What the task asks: Using the data below, work out how many lines contain "brown", and report only that number.

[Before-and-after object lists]
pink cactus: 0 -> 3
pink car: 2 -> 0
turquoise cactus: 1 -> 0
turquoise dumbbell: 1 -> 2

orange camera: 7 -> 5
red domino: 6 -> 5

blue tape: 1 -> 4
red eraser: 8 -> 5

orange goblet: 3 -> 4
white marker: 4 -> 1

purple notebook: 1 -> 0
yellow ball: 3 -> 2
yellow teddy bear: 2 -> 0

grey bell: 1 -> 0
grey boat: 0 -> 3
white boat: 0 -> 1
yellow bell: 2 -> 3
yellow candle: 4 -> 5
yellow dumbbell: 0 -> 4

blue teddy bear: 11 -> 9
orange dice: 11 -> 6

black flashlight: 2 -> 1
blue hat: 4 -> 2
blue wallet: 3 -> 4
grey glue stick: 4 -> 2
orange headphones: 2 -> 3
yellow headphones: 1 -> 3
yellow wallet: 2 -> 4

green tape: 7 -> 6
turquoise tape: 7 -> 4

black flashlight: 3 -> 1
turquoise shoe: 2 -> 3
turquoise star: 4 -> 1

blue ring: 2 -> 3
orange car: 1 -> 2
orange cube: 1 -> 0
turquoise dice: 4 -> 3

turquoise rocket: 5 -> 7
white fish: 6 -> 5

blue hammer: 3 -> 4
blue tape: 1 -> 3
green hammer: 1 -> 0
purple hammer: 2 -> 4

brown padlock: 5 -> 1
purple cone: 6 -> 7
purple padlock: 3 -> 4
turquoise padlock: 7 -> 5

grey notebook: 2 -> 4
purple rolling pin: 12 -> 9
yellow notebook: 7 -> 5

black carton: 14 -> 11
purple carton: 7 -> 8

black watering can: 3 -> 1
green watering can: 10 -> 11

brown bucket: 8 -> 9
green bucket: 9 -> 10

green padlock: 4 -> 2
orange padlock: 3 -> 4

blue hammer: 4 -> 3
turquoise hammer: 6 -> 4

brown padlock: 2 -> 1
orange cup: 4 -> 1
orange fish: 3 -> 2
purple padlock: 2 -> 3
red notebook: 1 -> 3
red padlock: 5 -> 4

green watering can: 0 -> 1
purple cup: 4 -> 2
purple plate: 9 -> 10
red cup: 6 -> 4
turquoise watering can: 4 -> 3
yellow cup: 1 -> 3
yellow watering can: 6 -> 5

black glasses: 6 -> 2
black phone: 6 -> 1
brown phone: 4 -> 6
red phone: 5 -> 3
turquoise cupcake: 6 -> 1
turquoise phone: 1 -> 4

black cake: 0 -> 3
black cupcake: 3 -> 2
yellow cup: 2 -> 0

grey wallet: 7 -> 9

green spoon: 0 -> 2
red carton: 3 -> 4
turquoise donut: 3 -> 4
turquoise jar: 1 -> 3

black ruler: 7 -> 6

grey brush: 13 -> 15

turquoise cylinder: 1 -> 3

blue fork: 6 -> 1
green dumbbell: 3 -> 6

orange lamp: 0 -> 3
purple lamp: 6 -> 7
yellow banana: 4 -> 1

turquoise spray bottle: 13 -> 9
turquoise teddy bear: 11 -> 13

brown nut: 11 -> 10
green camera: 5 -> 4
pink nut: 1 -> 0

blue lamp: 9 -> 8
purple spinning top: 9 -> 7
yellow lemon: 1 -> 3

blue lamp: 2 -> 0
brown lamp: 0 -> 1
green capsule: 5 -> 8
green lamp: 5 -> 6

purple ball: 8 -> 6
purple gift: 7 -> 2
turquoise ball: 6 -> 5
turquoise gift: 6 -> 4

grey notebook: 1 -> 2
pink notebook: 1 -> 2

Exercise answer: 6